(Beginning of EXTRACTED RECORDS)

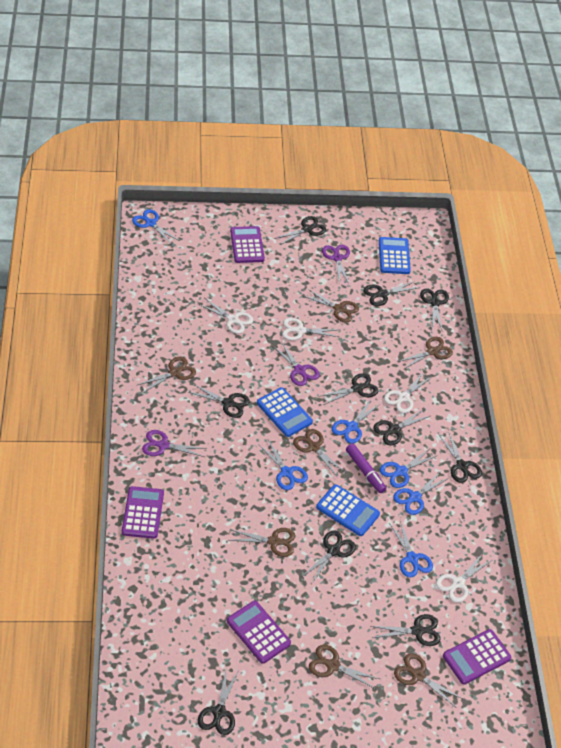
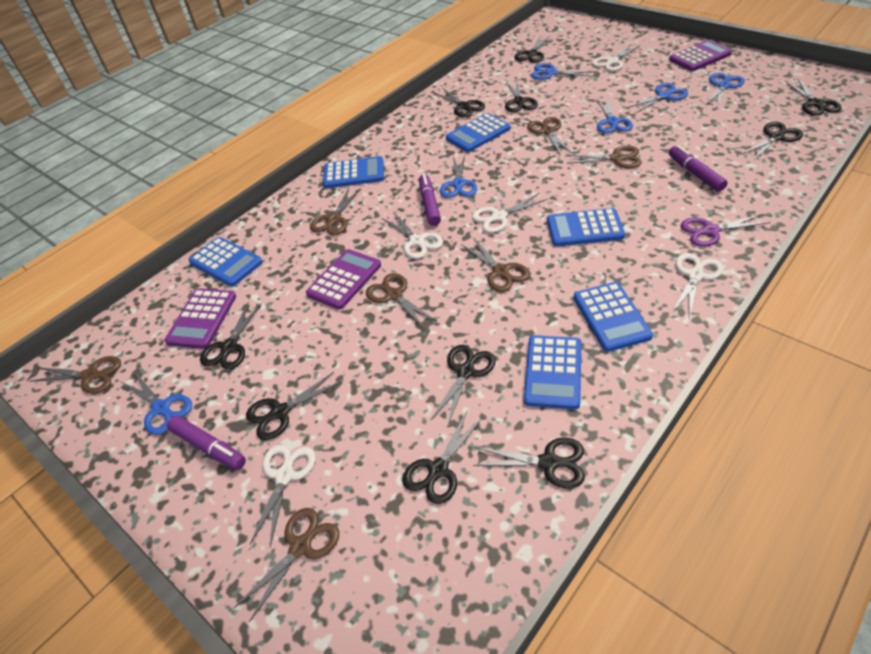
blue calculator: 3 -> 6
purple calculator: 4 -> 3
purple marker: 1 -> 3
purple scissors: 3 -> 1
white scissors: 4 -> 5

(End of EXTRACTED RECORDS)

#### TRY IT:
Exactly the lines from the one containing "purple marker: 1 -> 3" through the end of the records above are to be printed, and no others.

#### RESULT FOR THIS TASK:
purple marker: 1 -> 3
purple scissors: 3 -> 1
white scissors: 4 -> 5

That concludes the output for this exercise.